TASK TO CARRY OUT: Please write out the full listing beneath this line exactly, skipping its images.

DATASET SECTION:

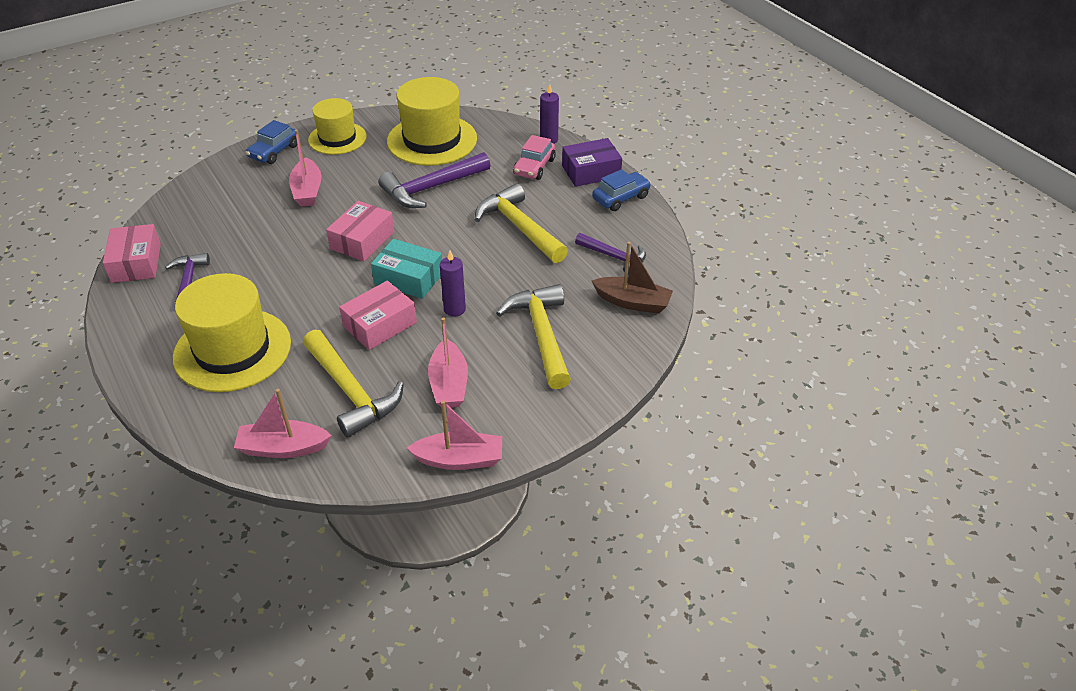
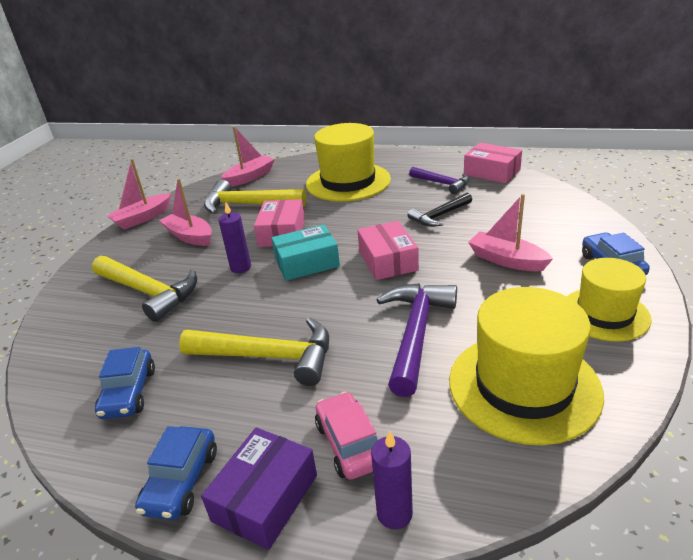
camera: 140 degrees right, 10 degrees down
(263, 251) = (439, 216): none -> black hammer
(615, 257) = (129, 393): purple hammer -> blue car
(632, 302) = (77, 361): brown boat -> none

EXERCISE ANSWER:
camera: 140 degrees right, 10 degrees down
(263, 251) = (439, 216): none -> black hammer
(615, 257) = (129, 393): purple hammer -> blue car
(632, 302) = (77, 361): brown boat -> none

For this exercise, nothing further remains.